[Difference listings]
*-*-*

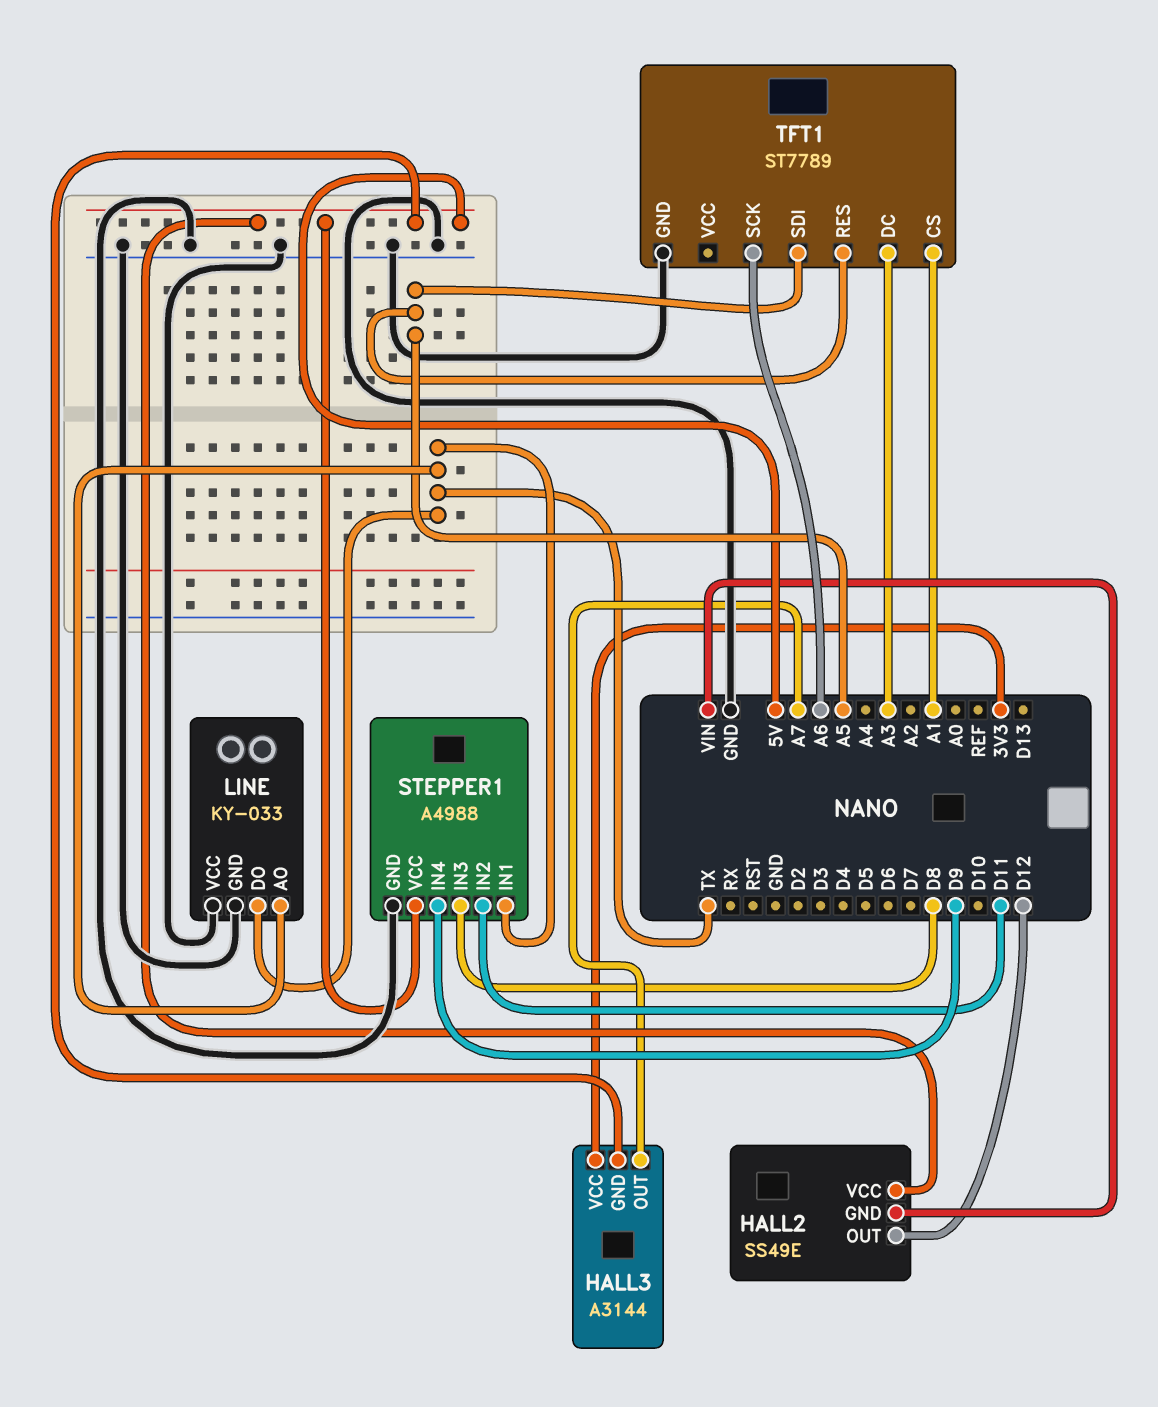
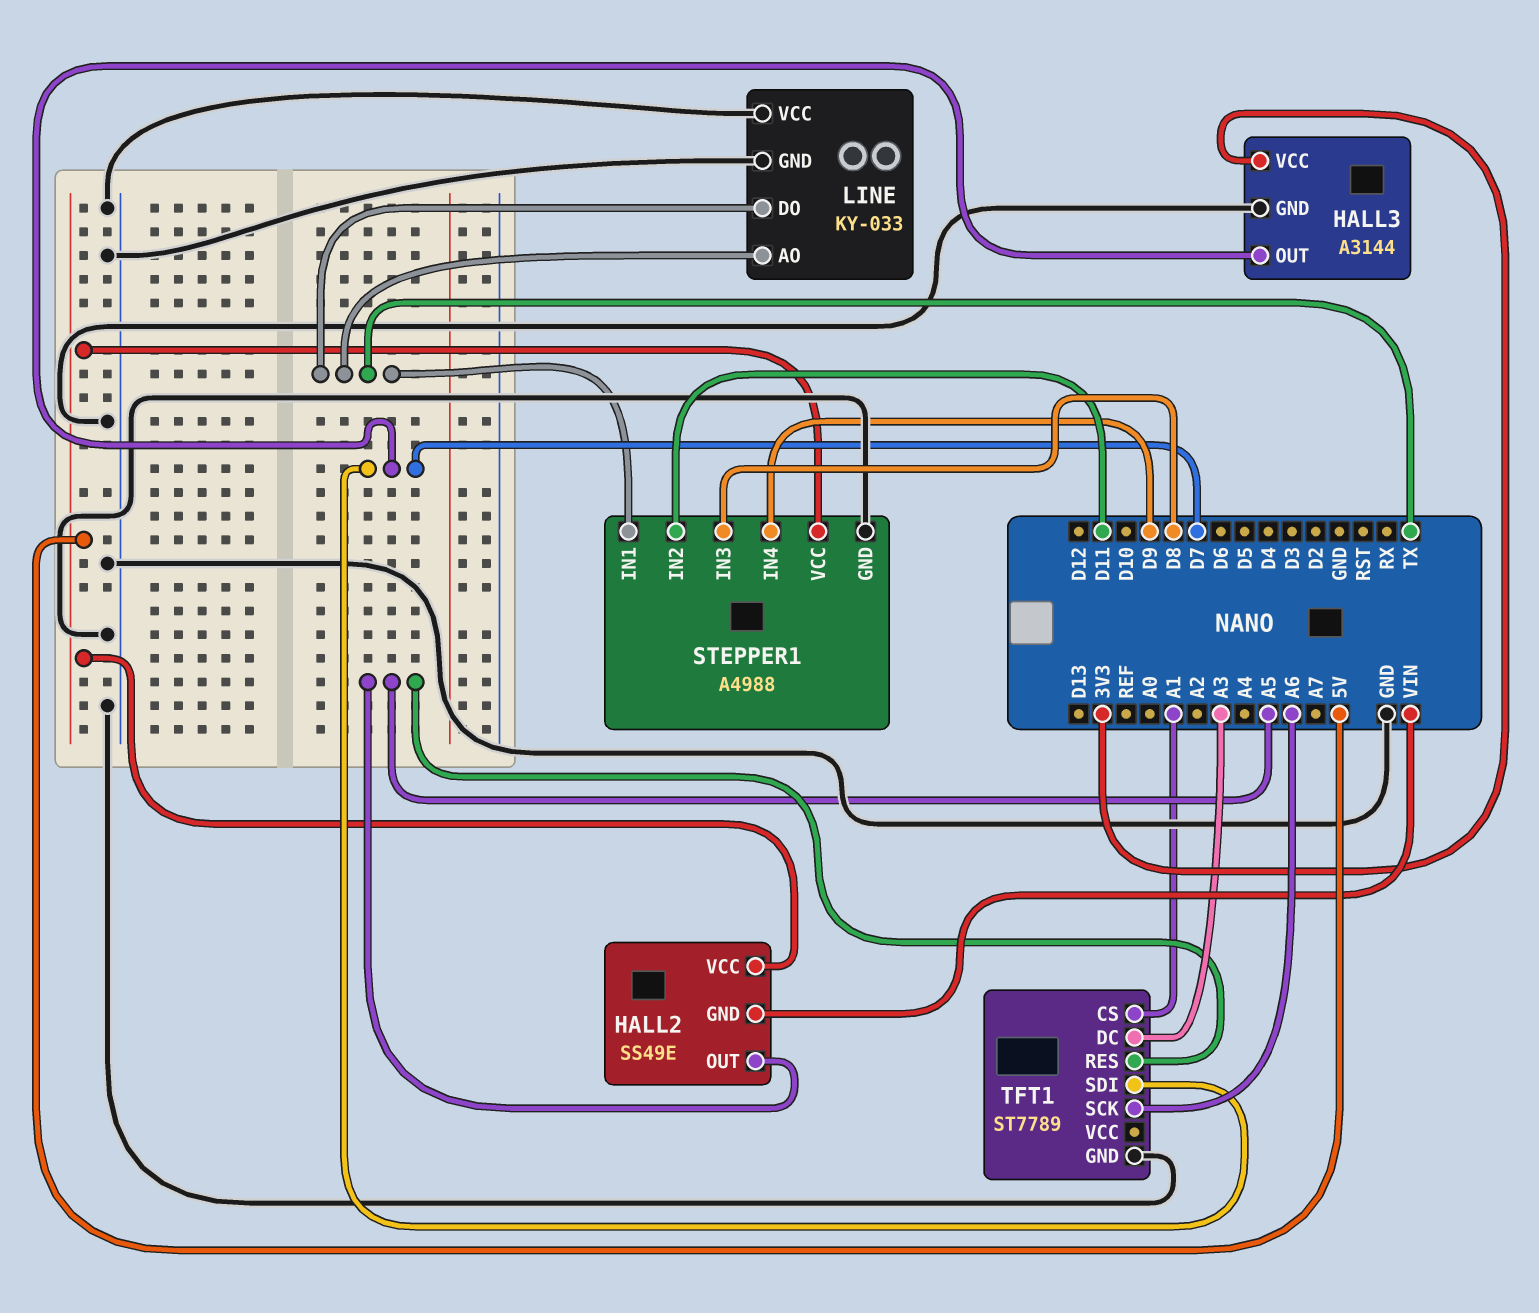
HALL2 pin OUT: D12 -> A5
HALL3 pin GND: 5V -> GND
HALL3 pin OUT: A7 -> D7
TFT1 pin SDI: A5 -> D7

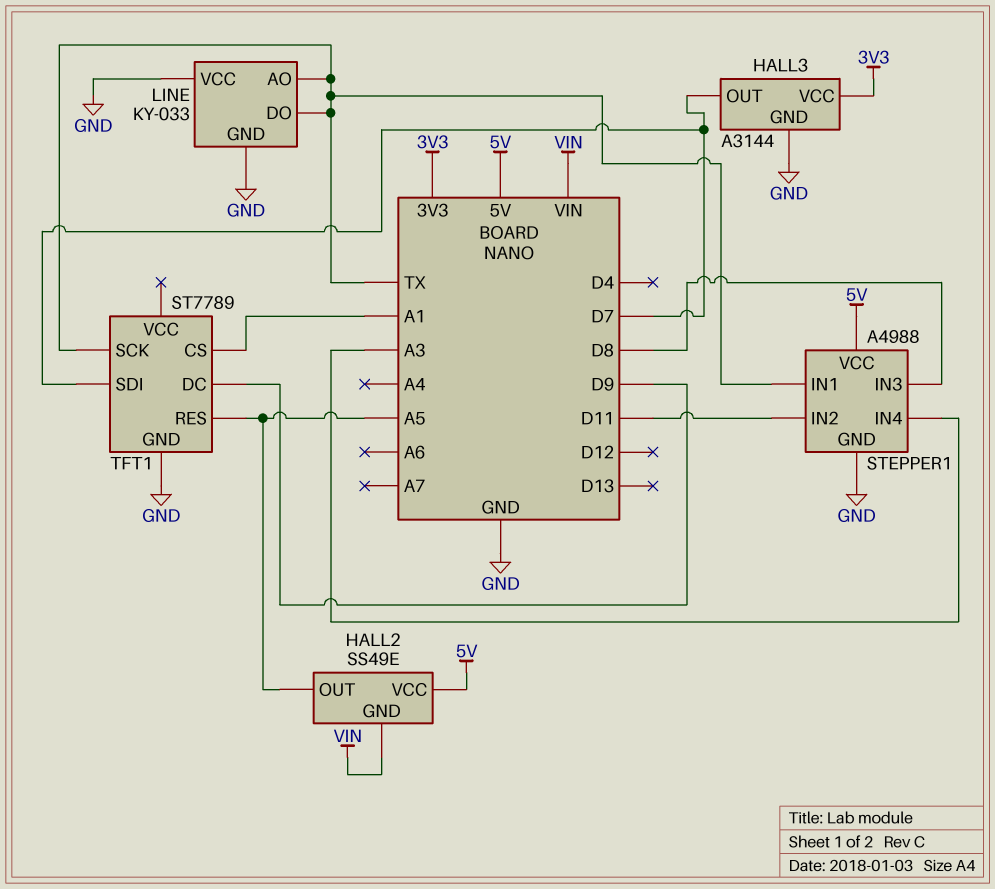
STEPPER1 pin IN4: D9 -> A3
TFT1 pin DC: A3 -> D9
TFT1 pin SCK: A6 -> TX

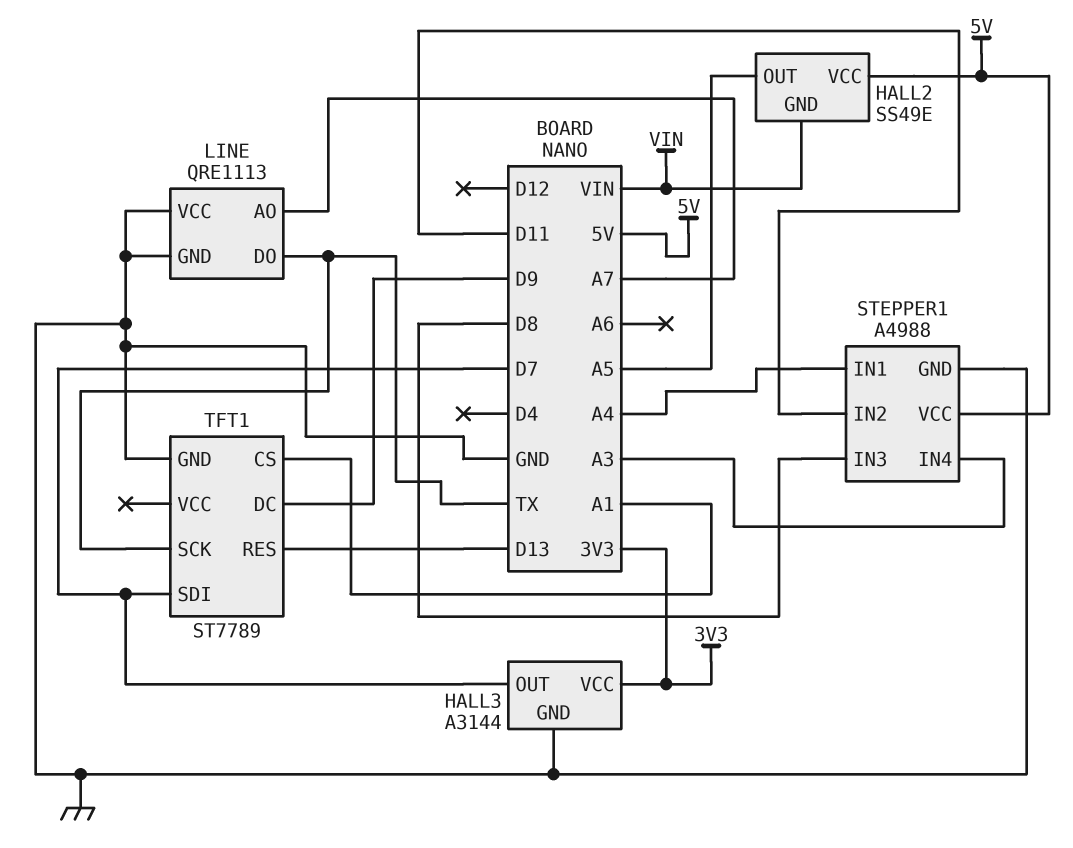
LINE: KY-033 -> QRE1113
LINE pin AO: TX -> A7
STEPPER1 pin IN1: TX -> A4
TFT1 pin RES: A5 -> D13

*-*-*

WHAT THE EXERCISE ASKS – Set down word for word every line from the line containing "TFT1 pin DC: A3 -> D9" through the last line of the entries, and nothing more; no pictures.

RESPONSE BOX –
TFT1 pin DC: A3 -> D9
TFT1 pin SCK: A6 -> TX

LINE: KY-033 -> QRE1113
LINE pin AO: TX -> A7
STEPPER1 pin IN1: TX -> A4
TFT1 pin RES: A5 -> D13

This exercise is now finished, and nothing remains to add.